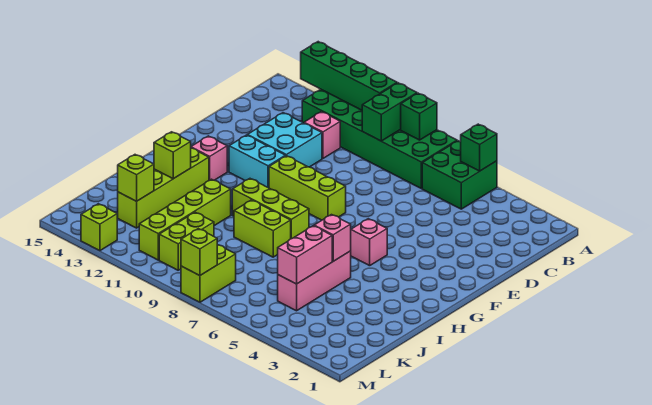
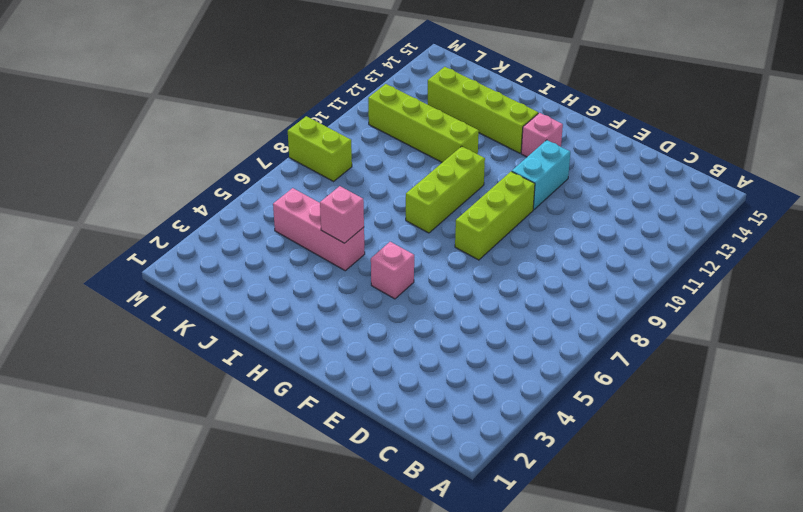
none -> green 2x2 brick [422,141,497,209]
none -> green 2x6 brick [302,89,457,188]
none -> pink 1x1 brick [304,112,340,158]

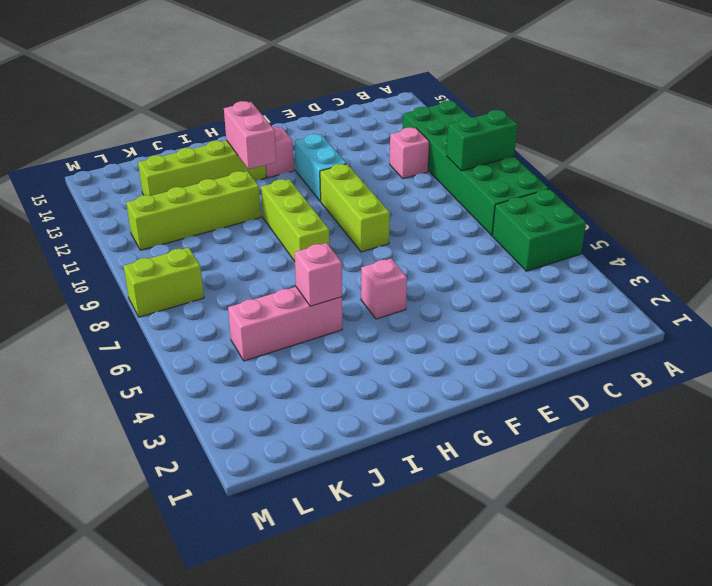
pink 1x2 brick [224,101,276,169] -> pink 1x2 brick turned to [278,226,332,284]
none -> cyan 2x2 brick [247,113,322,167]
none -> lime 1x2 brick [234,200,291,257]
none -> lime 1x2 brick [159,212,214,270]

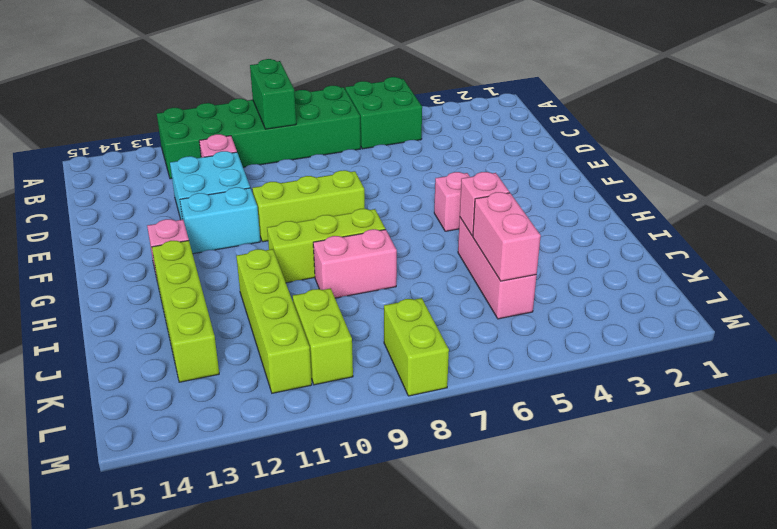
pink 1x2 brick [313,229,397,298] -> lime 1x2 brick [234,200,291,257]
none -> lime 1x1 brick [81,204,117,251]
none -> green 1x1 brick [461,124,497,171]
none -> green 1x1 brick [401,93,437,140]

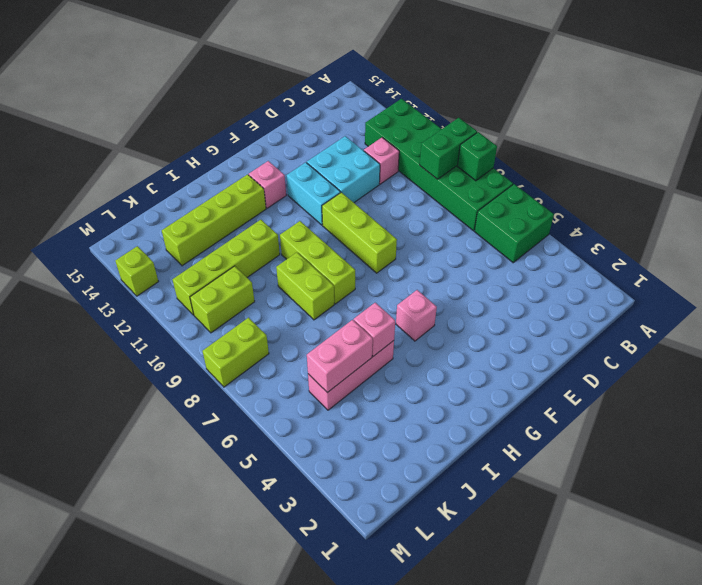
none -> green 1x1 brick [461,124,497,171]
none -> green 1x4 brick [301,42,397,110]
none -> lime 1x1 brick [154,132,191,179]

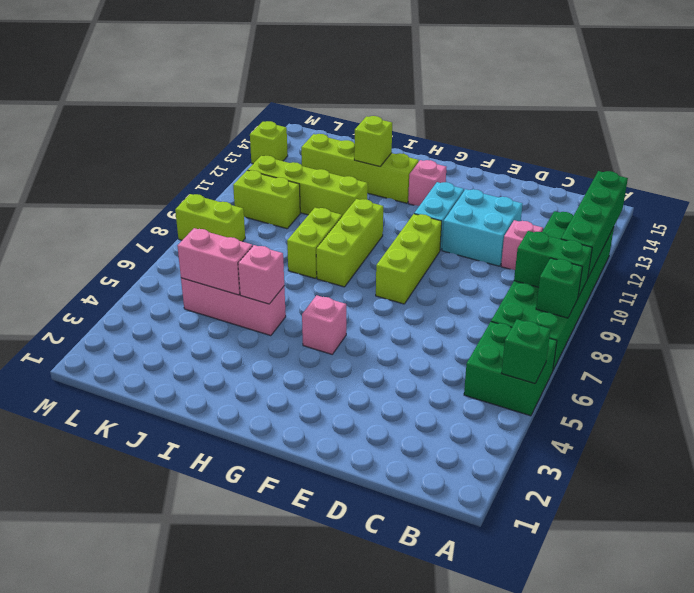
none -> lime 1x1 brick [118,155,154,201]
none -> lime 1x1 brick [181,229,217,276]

----------

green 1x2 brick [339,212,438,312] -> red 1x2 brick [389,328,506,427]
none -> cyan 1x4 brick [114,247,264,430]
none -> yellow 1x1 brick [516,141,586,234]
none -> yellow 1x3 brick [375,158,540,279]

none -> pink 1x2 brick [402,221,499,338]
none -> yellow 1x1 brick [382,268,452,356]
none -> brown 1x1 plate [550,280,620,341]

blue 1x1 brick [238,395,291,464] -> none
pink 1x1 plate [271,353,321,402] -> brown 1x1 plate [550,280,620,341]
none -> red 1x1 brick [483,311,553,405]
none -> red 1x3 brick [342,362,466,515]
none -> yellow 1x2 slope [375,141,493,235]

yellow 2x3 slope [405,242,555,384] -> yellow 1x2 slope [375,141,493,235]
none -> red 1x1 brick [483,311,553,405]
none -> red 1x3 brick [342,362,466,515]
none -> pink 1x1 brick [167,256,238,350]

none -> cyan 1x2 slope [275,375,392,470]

----------

**What this task involves:**
Scan the listing above. Gather each line that contains the word "brown".

**Finished task:**
none -> brown 1x1 plate [550,280,620,341]
pink 1x1 plate [271,353,321,402] -> brown 1x1 plate [550,280,620,341]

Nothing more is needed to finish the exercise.